# Your goal
Restate the full listing precisely as written.

Exercise materials Block Start

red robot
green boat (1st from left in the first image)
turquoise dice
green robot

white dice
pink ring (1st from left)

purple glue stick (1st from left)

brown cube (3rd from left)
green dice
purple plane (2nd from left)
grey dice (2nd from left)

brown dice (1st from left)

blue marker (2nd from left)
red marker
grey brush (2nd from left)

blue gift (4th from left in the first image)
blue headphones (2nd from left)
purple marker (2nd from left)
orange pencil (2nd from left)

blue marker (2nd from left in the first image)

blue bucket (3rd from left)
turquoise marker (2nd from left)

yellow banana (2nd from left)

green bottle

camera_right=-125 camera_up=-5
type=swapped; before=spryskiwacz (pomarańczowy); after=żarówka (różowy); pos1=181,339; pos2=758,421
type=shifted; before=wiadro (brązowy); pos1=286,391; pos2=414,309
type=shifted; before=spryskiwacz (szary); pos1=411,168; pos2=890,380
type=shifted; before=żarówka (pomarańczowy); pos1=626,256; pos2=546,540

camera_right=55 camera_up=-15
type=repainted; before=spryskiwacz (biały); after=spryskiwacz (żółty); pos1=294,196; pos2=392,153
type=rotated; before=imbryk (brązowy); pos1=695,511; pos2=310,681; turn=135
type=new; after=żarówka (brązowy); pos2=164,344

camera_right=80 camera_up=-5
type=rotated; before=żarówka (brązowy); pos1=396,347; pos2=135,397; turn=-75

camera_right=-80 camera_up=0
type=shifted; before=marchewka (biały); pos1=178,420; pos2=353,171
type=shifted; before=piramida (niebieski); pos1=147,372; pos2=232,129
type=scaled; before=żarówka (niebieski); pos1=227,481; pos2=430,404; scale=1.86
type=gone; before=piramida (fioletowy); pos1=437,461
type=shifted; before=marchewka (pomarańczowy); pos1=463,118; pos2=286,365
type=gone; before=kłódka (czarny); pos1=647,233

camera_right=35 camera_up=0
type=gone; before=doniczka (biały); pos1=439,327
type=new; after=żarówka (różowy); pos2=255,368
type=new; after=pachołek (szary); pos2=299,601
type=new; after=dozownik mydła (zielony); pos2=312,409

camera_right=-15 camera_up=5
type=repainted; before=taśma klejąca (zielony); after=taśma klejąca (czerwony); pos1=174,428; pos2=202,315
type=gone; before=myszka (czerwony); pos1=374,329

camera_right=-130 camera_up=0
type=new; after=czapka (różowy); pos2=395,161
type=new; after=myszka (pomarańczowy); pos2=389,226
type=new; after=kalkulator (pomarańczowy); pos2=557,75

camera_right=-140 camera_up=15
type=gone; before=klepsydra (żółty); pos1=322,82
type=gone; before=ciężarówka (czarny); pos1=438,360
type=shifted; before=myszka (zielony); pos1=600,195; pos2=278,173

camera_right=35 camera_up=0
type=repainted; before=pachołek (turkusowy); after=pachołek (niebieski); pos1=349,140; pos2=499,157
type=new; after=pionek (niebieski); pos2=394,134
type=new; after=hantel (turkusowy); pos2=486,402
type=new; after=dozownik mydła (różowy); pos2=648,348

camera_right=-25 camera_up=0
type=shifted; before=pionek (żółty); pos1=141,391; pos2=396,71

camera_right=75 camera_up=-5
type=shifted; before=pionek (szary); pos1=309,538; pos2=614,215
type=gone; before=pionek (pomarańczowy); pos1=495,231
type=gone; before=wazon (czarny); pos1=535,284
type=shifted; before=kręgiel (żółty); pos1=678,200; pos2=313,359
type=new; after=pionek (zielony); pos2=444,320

Exercise materials Block End

# Written response
red robot
green boat (1st from left in the first image)
turquoise dice
green robot

white dice
pink ring (1st from left)

purple glue stick (1st from left)

brown cube (3rd from left)
green dice
purple plane (2nd from left)
grey dice (2nd from left)

brown dice (1st from left)

blue marker (2nd from left)
red marker
grey brush (2nd from left)

blue gift (4th from left in the first image)
blue headphones (2nd from left)
purple marker (2nd from left)
orange pencil (2nd from left)

blue marker (2nd from left in the first image)

blue bucket (3rd from left)
turquoise marker (2nd from left)

yellow banana (2nd from left)

green bottle

camera_right=-125 camera_up=-5
type=swapped; before=spryskiwacz (pomarańczowy); after=żarówka (różowy); pos1=181,339; pos2=758,421
type=shifted; before=wiadro (brązowy); pos1=286,391; pos2=414,309
type=shifted; before=spryskiwacz (szary); pos1=411,168; pos2=890,380
type=shifted; before=żarówka (pomarańczowy); pos1=626,256; pos2=546,540

camera_right=55 camera_up=-15
type=repainted; before=spryskiwacz (biały); after=spryskiwacz (żółty); pos1=294,196; pos2=392,153
type=rotated; before=imbryk (brązowy); pos1=695,511; pos2=310,681; turn=135
type=new; after=żarówka (brązowy); pos2=164,344

camera_right=80 camera_up=-5
type=rotated; before=żarówka (brązowy); pos1=396,347; pos2=135,397; turn=-75

camera_right=-80 camera_up=0
type=shifted; before=marchewka (biały); pos1=178,420; pos2=353,171
type=shifted; before=piramida (niebieski); pos1=147,372; pos2=232,129
type=scaled; before=żarówka (niebieski); pos1=227,481; pos2=430,404; scale=1.86
type=gone; before=piramida (fioletowy); pos1=437,461
type=shifted; before=marchewka (pomarańczowy); pos1=463,118; pos2=286,365
type=gone; before=kłódka (czarny); pos1=647,233

camera_right=35 camera_up=0
type=gone; before=doniczka (biały); pos1=439,327
type=new; after=żarówka (różowy); pos2=255,368
type=new; after=pachołek (szary); pos2=299,601
type=new; after=dozownik mydła (zielony); pos2=312,409

camera_right=-15 camera_up=5
type=repainted; before=taśma klejąca (zielony); after=taśma klejąca (czerwony); pos1=174,428; pos2=202,315
type=gone; before=myszka (czerwony); pos1=374,329

camera_right=-130 camera_up=0
type=new; after=czapka (różowy); pos2=395,161
type=new; after=myszka (pomarańczowy); pos2=389,226
type=new; after=kalkulator (pomarańczowy); pos2=557,75

camera_right=-140 camera_up=15
type=gone; before=klepsydra (żółty); pos1=322,82
type=gone; before=ciężarówka (czarny); pos1=438,360
type=shifted; before=myszka (zielony); pos1=600,195; pos2=278,173

camera_right=35 camera_up=0
type=repainted; before=pachołek (turkusowy); after=pachołek (niebieski); pos1=349,140; pos2=499,157
type=new; after=pionek (niebieski); pos2=394,134
type=new; after=hantel (turkusowy); pos2=486,402
type=new; after=dozownik mydła (różowy); pos2=648,348

camera_right=-25 camera_up=0
type=shifted; before=pionek (żółty); pos1=141,391; pos2=396,71

camera_right=75 camera_up=-5
type=shifted; before=pionek (szary); pos1=309,538; pos2=614,215
type=gone; before=pionek (pomarańczowy); pos1=495,231
type=gone; before=wazon (czarny); pos1=535,284
type=shifted; before=kręgiel (żółty); pos1=678,200; pos2=313,359
type=new; after=pionek (zielony); pos2=444,320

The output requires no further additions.